Top of RECORDS SHOWN

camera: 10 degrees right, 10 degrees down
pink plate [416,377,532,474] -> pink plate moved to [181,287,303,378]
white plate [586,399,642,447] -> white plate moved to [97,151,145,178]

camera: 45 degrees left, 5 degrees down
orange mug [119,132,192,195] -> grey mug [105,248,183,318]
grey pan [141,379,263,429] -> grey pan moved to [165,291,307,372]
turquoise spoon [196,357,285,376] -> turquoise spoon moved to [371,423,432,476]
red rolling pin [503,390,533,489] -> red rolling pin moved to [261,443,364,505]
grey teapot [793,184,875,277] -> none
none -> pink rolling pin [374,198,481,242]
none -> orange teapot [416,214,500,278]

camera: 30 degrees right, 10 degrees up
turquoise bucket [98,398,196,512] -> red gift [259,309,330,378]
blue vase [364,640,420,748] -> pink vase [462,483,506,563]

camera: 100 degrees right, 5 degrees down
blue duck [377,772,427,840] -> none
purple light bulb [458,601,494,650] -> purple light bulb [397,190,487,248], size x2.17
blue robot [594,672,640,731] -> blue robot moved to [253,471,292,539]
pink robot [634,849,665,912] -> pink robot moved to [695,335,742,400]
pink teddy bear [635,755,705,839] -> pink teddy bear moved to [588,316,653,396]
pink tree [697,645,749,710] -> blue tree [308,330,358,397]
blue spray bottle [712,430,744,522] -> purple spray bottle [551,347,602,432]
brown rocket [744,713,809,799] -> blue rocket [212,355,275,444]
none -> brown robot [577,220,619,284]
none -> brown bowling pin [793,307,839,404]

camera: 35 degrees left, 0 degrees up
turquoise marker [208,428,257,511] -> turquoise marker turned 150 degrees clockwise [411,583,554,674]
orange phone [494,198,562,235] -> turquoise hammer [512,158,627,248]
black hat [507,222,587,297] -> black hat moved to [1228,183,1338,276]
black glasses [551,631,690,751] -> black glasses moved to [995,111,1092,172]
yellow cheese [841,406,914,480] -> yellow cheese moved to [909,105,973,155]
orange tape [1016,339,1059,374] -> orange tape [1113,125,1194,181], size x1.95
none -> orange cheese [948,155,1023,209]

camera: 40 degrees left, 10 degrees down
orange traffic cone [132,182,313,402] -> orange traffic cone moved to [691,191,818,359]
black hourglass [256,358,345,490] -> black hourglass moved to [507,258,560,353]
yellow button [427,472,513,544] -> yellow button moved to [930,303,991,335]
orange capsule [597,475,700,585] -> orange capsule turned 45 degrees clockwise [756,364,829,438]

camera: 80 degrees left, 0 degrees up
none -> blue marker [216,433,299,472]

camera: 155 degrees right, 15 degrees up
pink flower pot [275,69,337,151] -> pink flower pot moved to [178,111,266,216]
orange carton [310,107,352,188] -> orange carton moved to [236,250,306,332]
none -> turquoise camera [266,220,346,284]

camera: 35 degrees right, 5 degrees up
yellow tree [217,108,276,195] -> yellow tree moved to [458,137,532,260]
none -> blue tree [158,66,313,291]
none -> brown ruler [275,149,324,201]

Bottom of RECORDS SHOWN

◆ ABOUT THIS TASK
All entries are to be output exactly as they stand.

◆ ANSWER SPACE
camera: 10 degrees right, 10 degrees down
pink plate [416,377,532,474] -> pink plate moved to [181,287,303,378]
white plate [586,399,642,447] -> white plate moved to [97,151,145,178]

camera: 45 degrees left, 5 degrees down
orange mug [119,132,192,195] -> grey mug [105,248,183,318]
grey pan [141,379,263,429] -> grey pan moved to [165,291,307,372]
turquoise spoon [196,357,285,376] -> turquoise spoon moved to [371,423,432,476]
red rolling pin [503,390,533,489] -> red rolling pin moved to [261,443,364,505]
grey teapot [793,184,875,277] -> none
none -> pink rolling pin [374,198,481,242]
none -> orange teapot [416,214,500,278]

camera: 30 degrees right, 10 degrees up
turquoise bucket [98,398,196,512] -> red gift [259,309,330,378]
blue vase [364,640,420,748] -> pink vase [462,483,506,563]

camera: 100 degrees right, 5 degrees down
blue duck [377,772,427,840] -> none
purple light bulb [458,601,494,650] -> purple light bulb [397,190,487,248], size x2.17
blue robot [594,672,640,731] -> blue robot moved to [253,471,292,539]
pink robot [634,849,665,912] -> pink robot moved to [695,335,742,400]
pink teddy bear [635,755,705,839] -> pink teddy bear moved to [588,316,653,396]
pink tree [697,645,749,710] -> blue tree [308,330,358,397]
blue spray bottle [712,430,744,522] -> purple spray bottle [551,347,602,432]
brown rocket [744,713,809,799] -> blue rocket [212,355,275,444]
none -> brown robot [577,220,619,284]
none -> brown bowling pin [793,307,839,404]

camera: 35 degrees left, 0 degrees up
turquoise marker [208,428,257,511] -> turquoise marker turned 150 degrees clockwise [411,583,554,674]
orange phone [494,198,562,235] -> turquoise hammer [512,158,627,248]
black hat [507,222,587,297] -> black hat moved to [1228,183,1338,276]
black glasses [551,631,690,751] -> black glasses moved to [995,111,1092,172]
yellow cheese [841,406,914,480] -> yellow cheese moved to [909,105,973,155]
orange tape [1016,339,1059,374] -> orange tape [1113,125,1194,181], size x1.95
none -> orange cheese [948,155,1023,209]

camera: 40 degrees left, 10 degrees down
orange traffic cone [132,182,313,402] -> orange traffic cone moved to [691,191,818,359]
black hourglass [256,358,345,490] -> black hourglass moved to [507,258,560,353]
yellow button [427,472,513,544] -> yellow button moved to [930,303,991,335]
orange capsule [597,475,700,585] -> orange capsule turned 45 degrees clockwise [756,364,829,438]

camera: 80 degrees left, 0 degrees up
none -> blue marker [216,433,299,472]

camera: 155 degrees right, 15 degrees up
pink flower pot [275,69,337,151] -> pink flower pot moved to [178,111,266,216]
orange carton [310,107,352,188] -> orange carton moved to [236,250,306,332]
none -> turquoise camera [266,220,346,284]

camera: 35 degrees right, 5 degrees up
yellow tree [217,108,276,195] -> yellow tree moved to [458,137,532,260]
none -> blue tree [158,66,313,291]
none -> brown ruler [275,149,324,201]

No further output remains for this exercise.